Brief – Write out an exact copy of the line containing "V2: 3.3V (plus" and all lines that follow it in the data below, leaving out pictures.

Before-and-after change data
^^^^^^^^^^^^^^^^
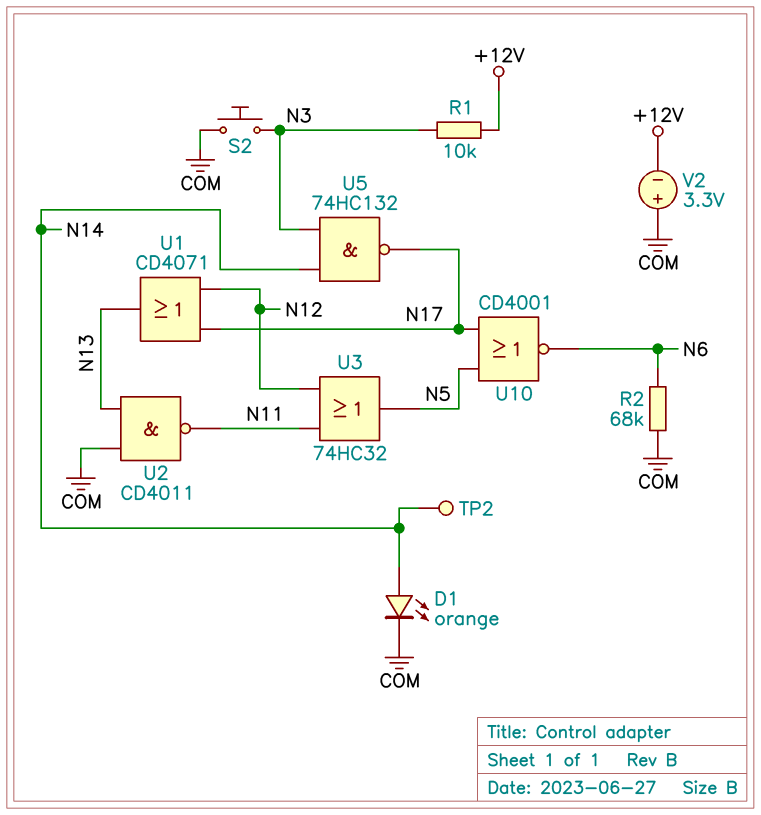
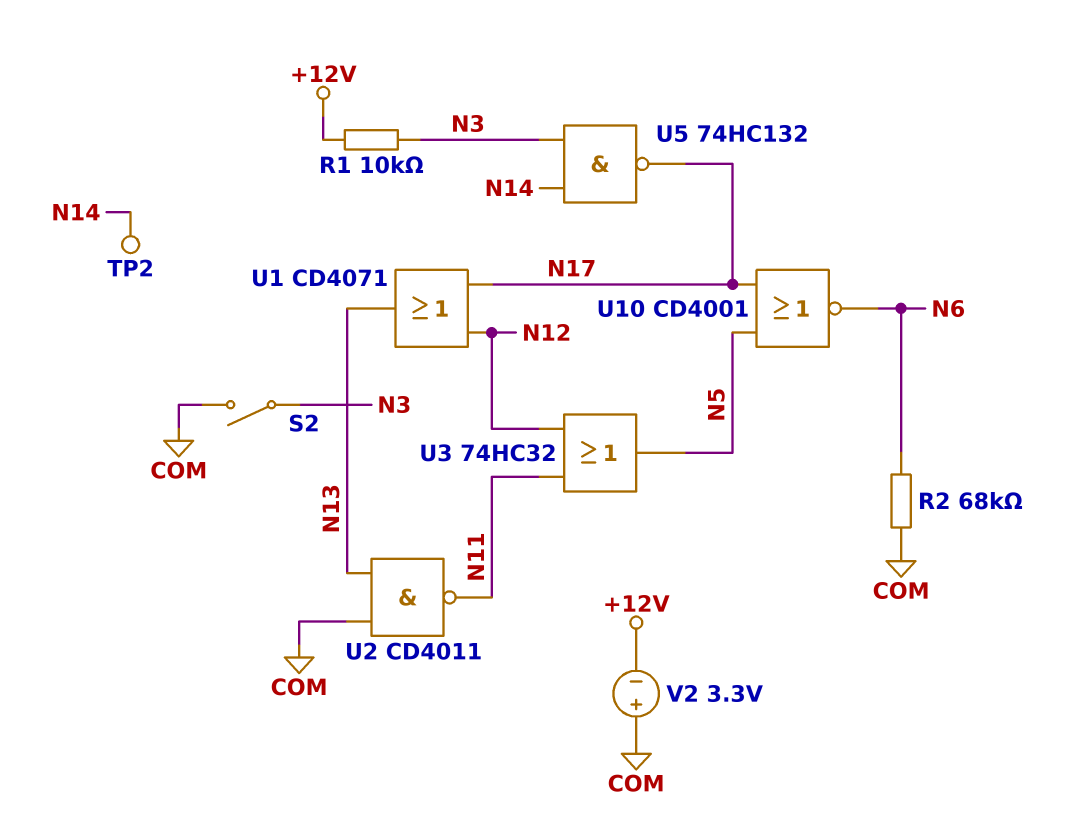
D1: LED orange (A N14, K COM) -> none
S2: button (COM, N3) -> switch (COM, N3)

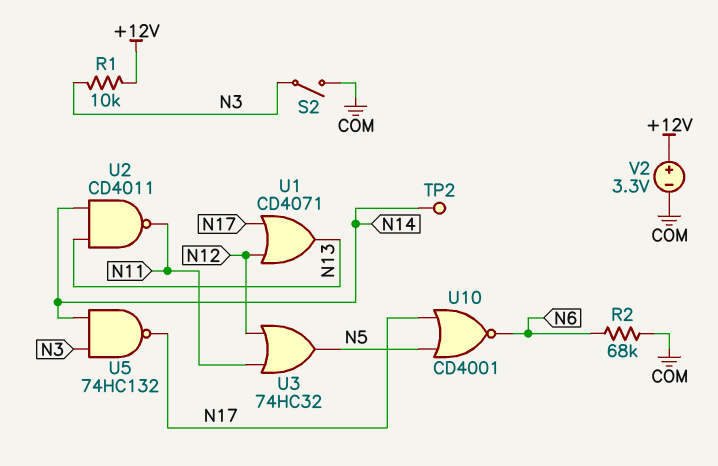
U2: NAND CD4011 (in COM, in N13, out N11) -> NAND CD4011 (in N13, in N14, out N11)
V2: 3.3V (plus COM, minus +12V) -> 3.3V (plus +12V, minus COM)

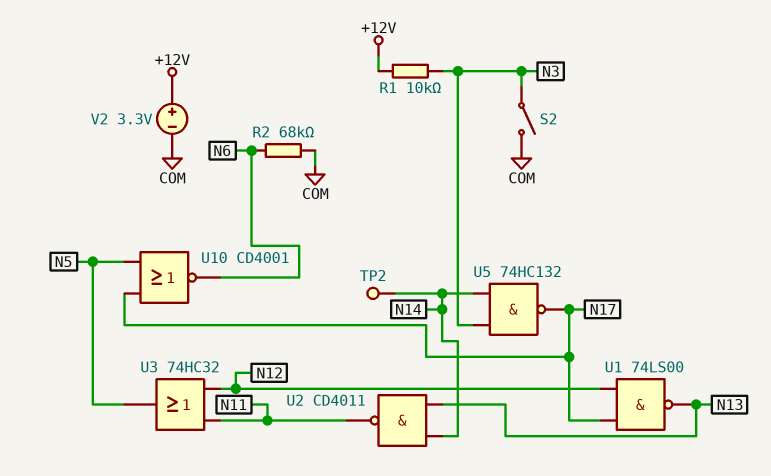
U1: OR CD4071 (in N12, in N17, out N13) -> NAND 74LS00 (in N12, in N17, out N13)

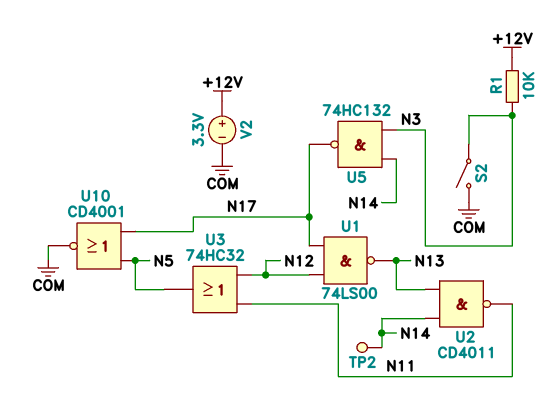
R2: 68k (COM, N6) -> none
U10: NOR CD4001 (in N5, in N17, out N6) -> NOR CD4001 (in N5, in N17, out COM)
^^^^^^^^^^^^^^^^
Your solution –
V2: 3.3V (plus COM, minus +12V) -> 3.3V (plus +12V, minus COM)

U1: OR CD4071 (in N12, in N17, out N13) -> NAND 74LS00 (in N12, in N17, out N13)

R2: 68k (COM, N6) -> none
U10: NOR CD4001 (in N5, in N17, out N6) -> NOR CD4001 (in N5, in N17, out COM)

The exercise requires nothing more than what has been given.